• YOUR ASSIGNMENT: Leaving out every picture, output the records below exactly as they are.

Collection entries:
________________________________________
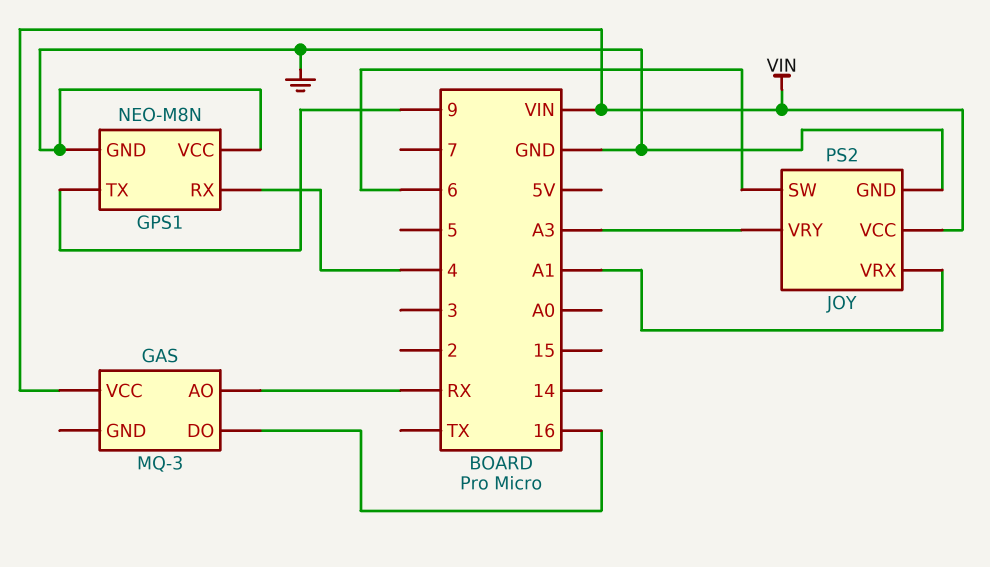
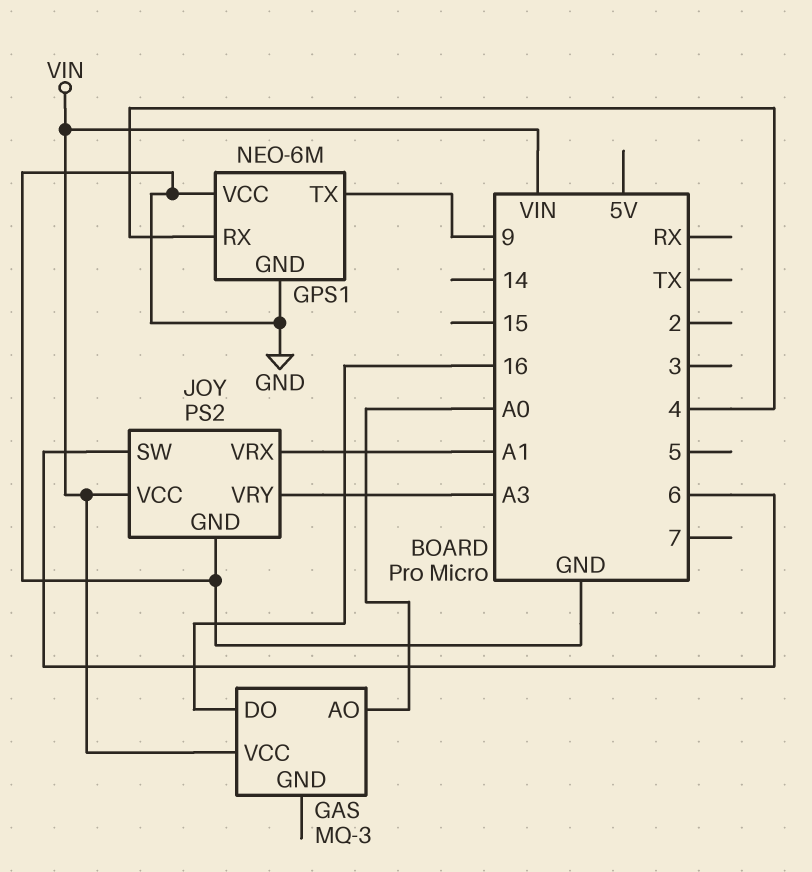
GAS pin AO: RX -> A0
GPS1: NEO-M8N -> NEO-6M

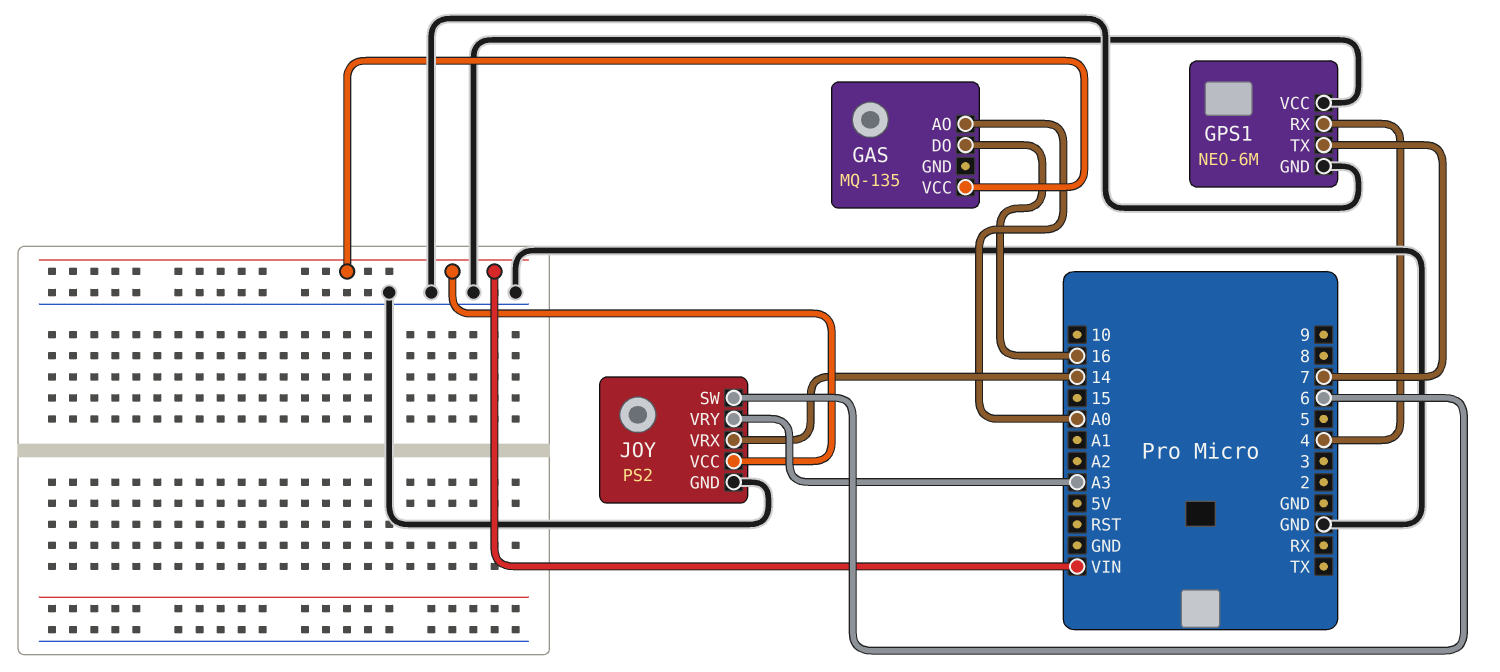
GAS: MQ-3 -> MQ-135
GPS1 pin TX: 9 -> 7
JOY pin VRX: A1 -> 14

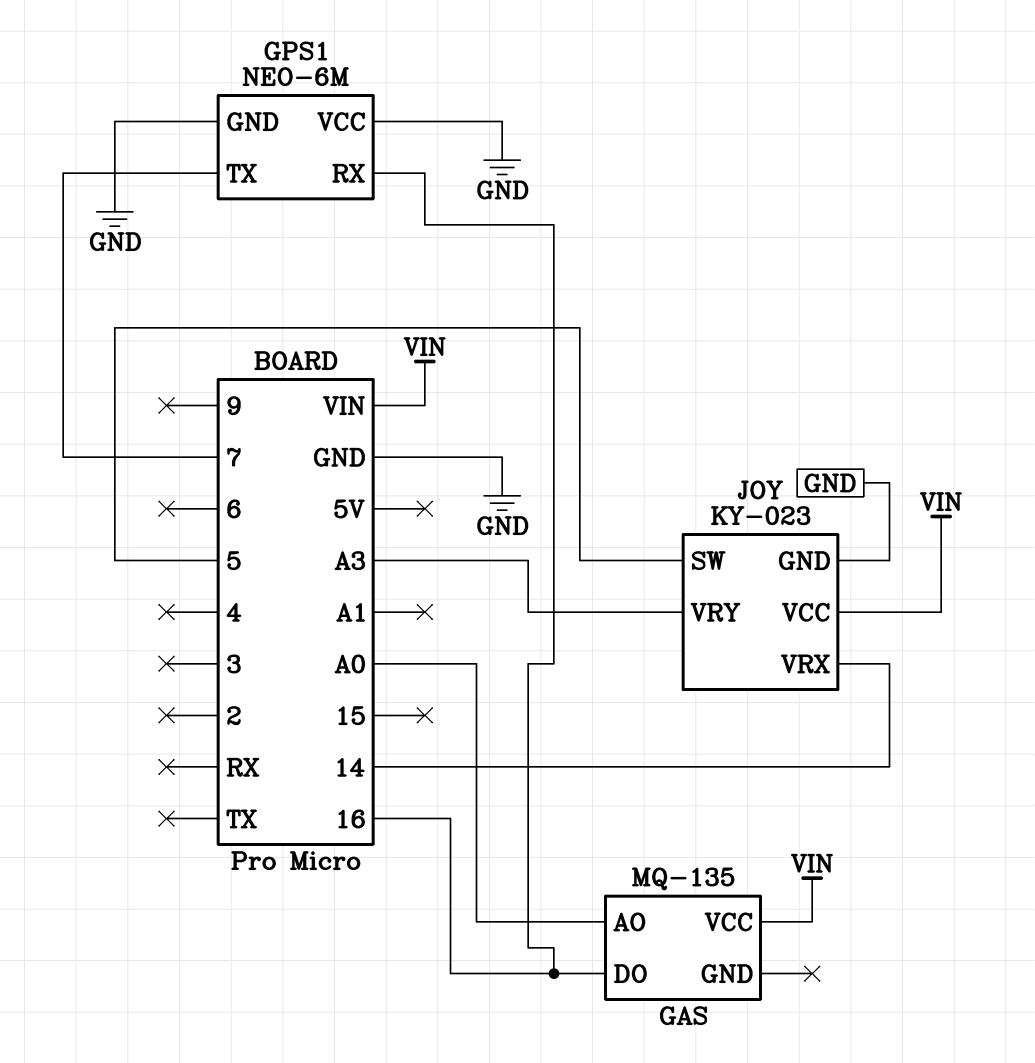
GPS1 pin RX: 4 -> 16
JOY: PS2 -> KY-023
JOY pin SW: 6 -> 5

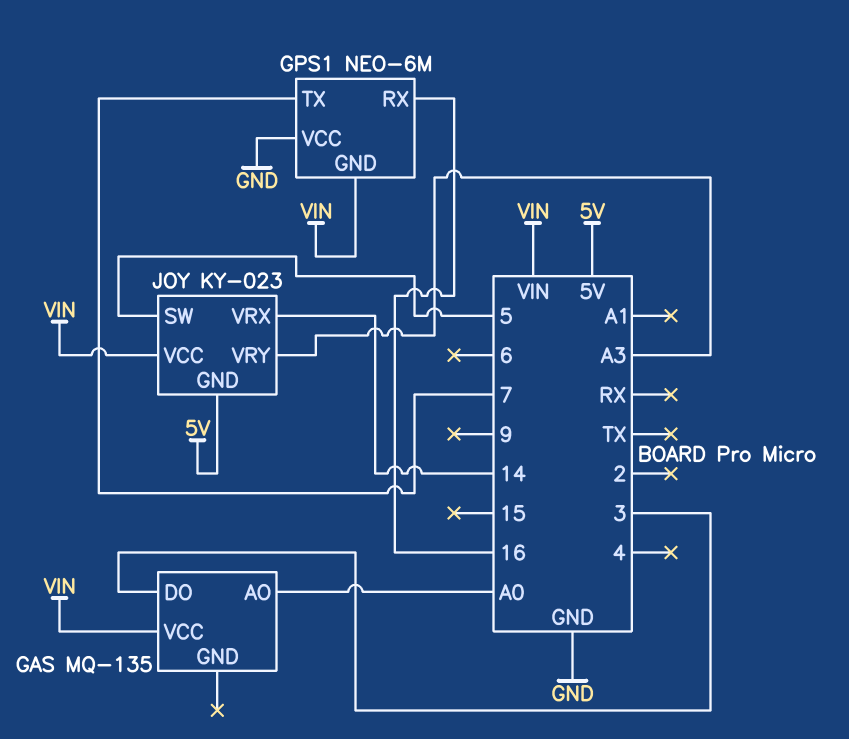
GAS pin DO: 16 -> 3
GPS1 pin GND: GND -> VIN
JOY pin GND: GND -> 5V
________________________________________
• TASK RESPONSE:
GAS pin AO: RX -> A0
GPS1: NEO-M8N -> NEO-6M

GAS: MQ-3 -> MQ-135
GPS1 pin TX: 9 -> 7
JOY pin VRX: A1 -> 14

GPS1 pin RX: 4 -> 16
JOY: PS2 -> KY-023
JOY pin SW: 6 -> 5

GAS pin DO: 16 -> 3
GPS1 pin GND: GND -> VIN
JOY pin GND: GND -> 5V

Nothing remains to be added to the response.